Data for review:
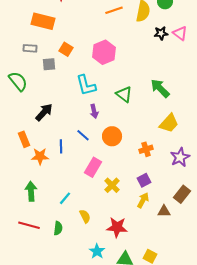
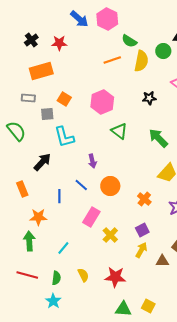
orange rectangle: (43, 21) -> (41, 71), turned -30
black star: (161, 33) -> (149, 98), moved
cyan L-shape: (86, 85) -> (64, 137), moved
green triangle: (124, 94) -> (119, 131), moved
orange cross: (146, 149) -> (144, 199), turned -32
orange star: (40, 156) -> (38, 217), moved
yellow semicircle: (85, 216) -> (83, 275), moved
cyan star: (97, 251) -> (53, 301), moved

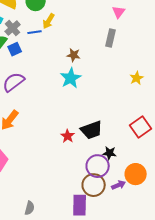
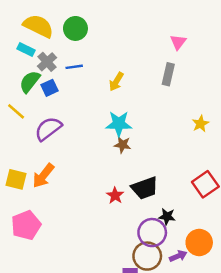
yellow arrow: (49, 21) -> (116, 82), moved
brown star: (74, 55) -> (122, 145), moved
cyan star: (71, 78) -> (119, 124), turned 30

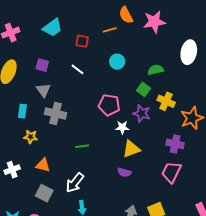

Required action: Can you restate all the records above word for word while dropping the pictures?

Completed task:
orange rectangle: (43, 21) -> (41, 71), turned -30
black star: (161, 33) -> (149, 98), moved
cyan L-shape: (86, 85) -> (64, 137), moved
green triangle: (124, 94) -> (119, 131), moved
orange cross: (146, 149) -> (144, 199), turned -32
orange star: (40, 156) -> (38, 217), moved
yellow semicircle: (85, 216) -> (83, 275), moved
cyan star: (97, 251) -> (53, 301), moved

yellow arrow: (49, 21) -> (116, 82), moved
brown star: (74, 55) -> (122, 145), moved
cyan star: (71, 78) -> (119, 124), turned 30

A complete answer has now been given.